Leaving out all pictures, reproduce the entries below exactly, from the first line through the line that contains "pink circle: moved 5 px left, 5 px down".

++++++++++++++++++++

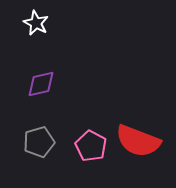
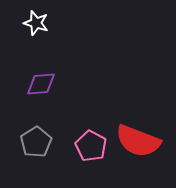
white star: rotated 10 degrees counterclockwise
purple diamond: rotated 8 degrees clockwise
gray pentagon: moved 3 px left; rotated 16 degrees counterclockwise
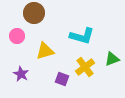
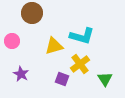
brown circle: moved 2 px left
pink circle: moved 5 px left, 5 px down
yellow triangle: moved 9 px right, 5 px up
green triangle: moved 7 px left, 20 px down; rotated 42 degrees counterclockwise
yellow cross: moved 5 px left, 3 px up
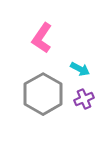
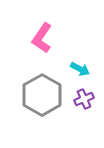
gray hexagon: moved 1 px left, 1 px down
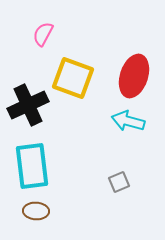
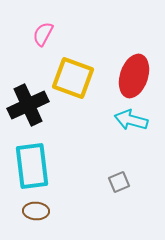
cyan arrow: moved 3 px right, 1 px up
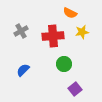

++++++++++++++++++++

Answer to this problem:
white star: rotated 10 degrees counterclockwise
purple diamond: rotated 8 degrees clockwise
gray pentagon: moved 3 px left; rotated 16 degrees counterclockwise
brown circle: moved 2 px left
pink circle: moved 5 px left, 5 px down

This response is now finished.